TASK REQUIREMENTS: Every entry below must be retyped exactly, and the pictures must be left out.
--- DATA UNDER STUDY Enclosed Below ---
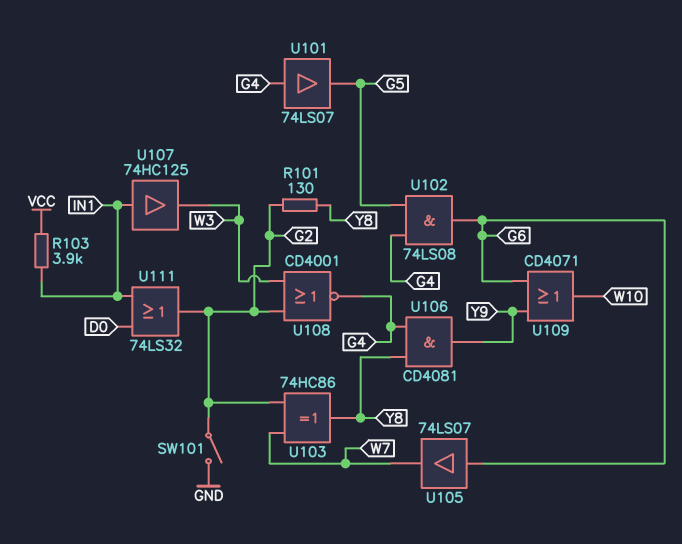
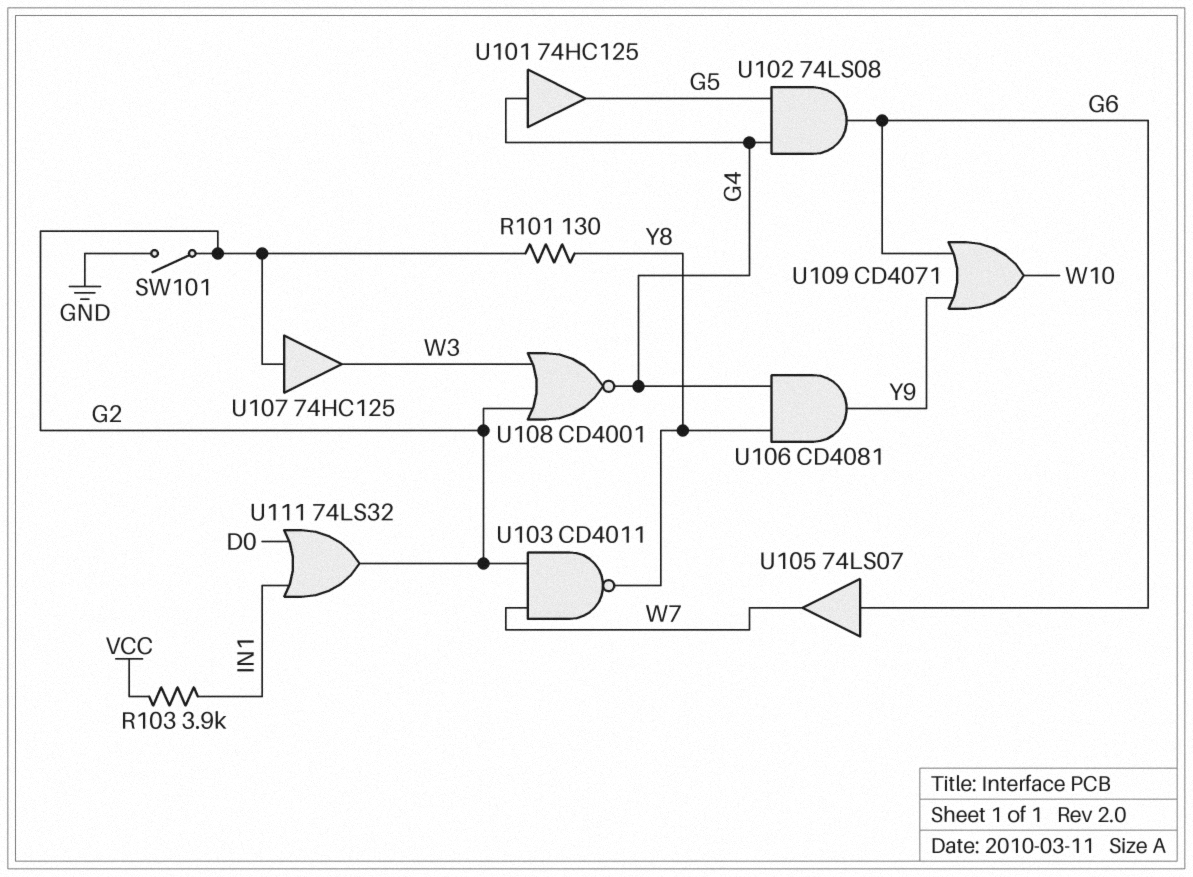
U101: buffer 74LS07 (in G4, out G5) -> buffer 74HC125 (in G4, out G5)
U103: XOR 74HC86 (in G2, in W7, out Y8) -> NAND CD4011 (in G2, in W7, out Y8)
U107: buffer 74HC125 (in IN1, out W3) -> buffer 74HC125 (in G2, out W3)

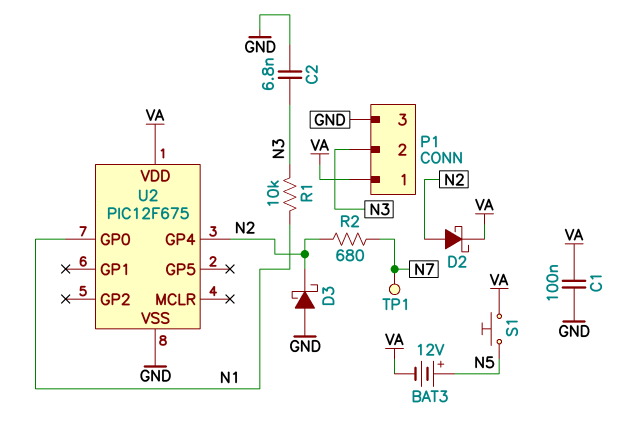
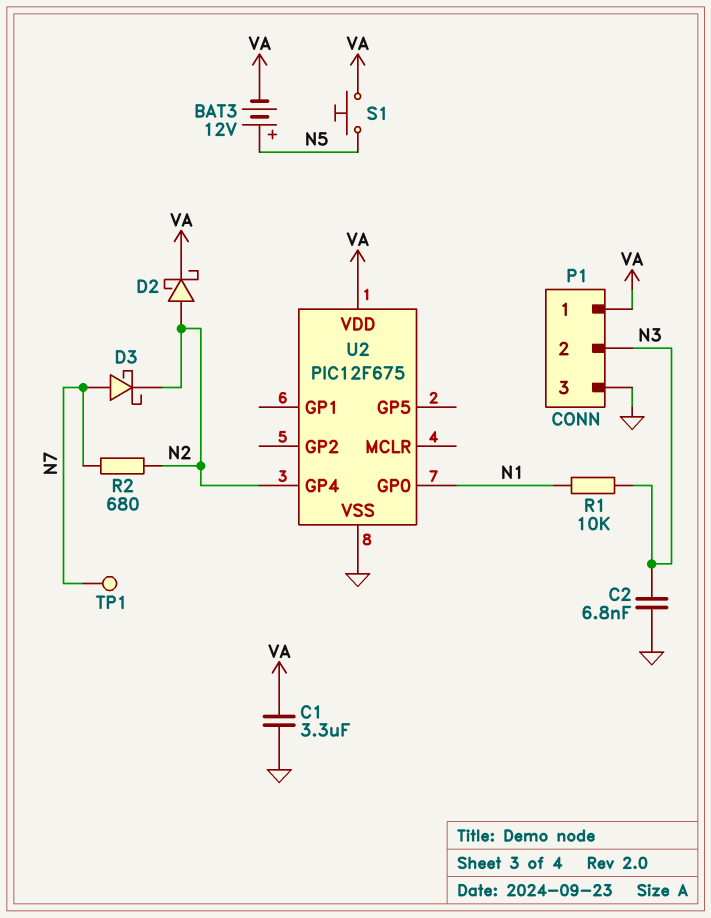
C1: 100nF (GND, VA) -> 3.3uF (GND, VA)
D3: schottky (A GND, K N2) -> schottky (A N7, K N2)

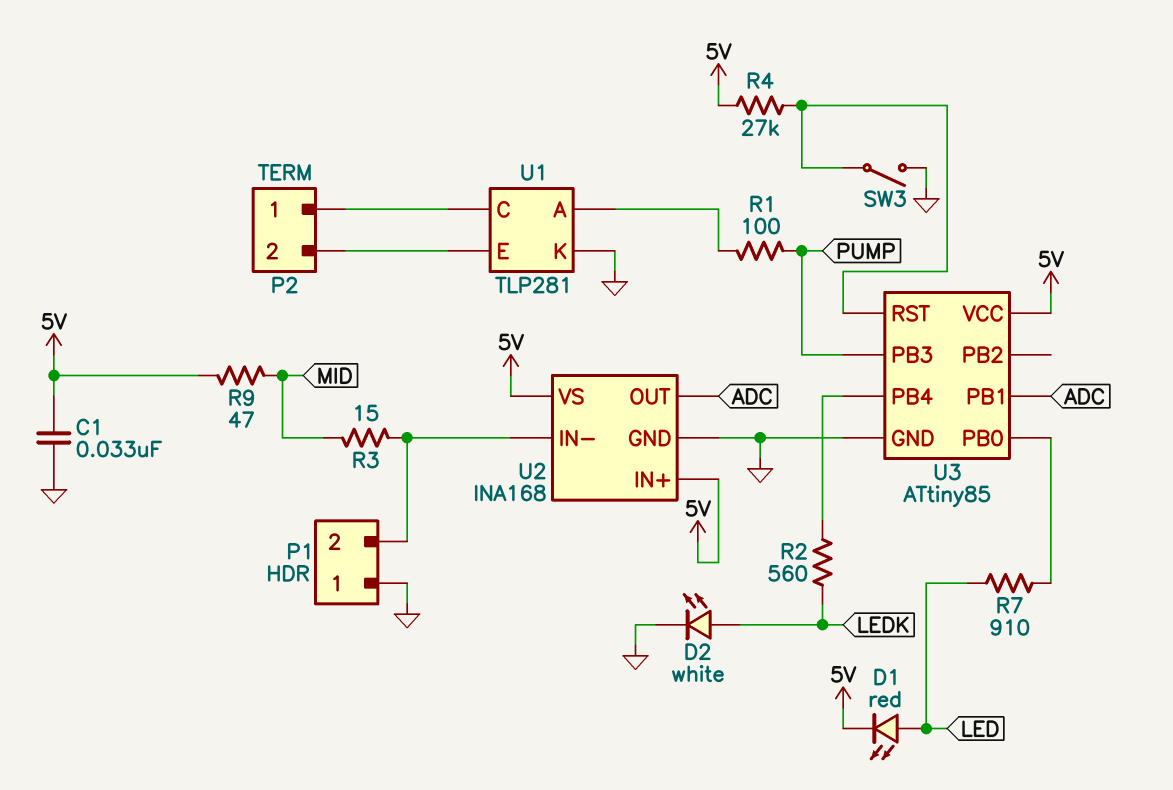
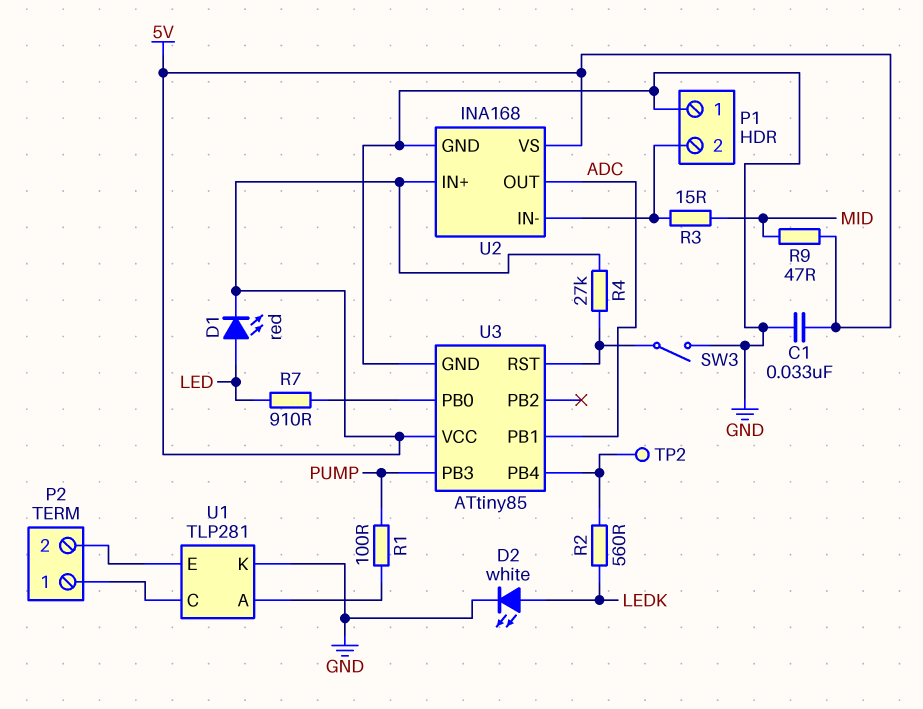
TP2: none -> test point (U3/PB4)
--- End of Enclosed DATA UNDER STUDY ---
RESPONSE TO THE TASK:
U101: buffer 74LS07 (in G4, out G5) -> buffer 74HC125 (in G4, out G5)
U103: XOR 74HC86 (in G2, in W7, out Y8) -> NAND CD4011 (in G2, in W7, out Y8)
U107: buffer 74HC125 (in IN1, out W3) -> buffer 74HC125 (in G2, out W3)

C1: 100nF (GND, VA) -> 3.3uF (GND, VA)
D3: schottky (A GND, K N2) -> schottky (A N7, K N2)

TP2: none -> test point (U3/PB4)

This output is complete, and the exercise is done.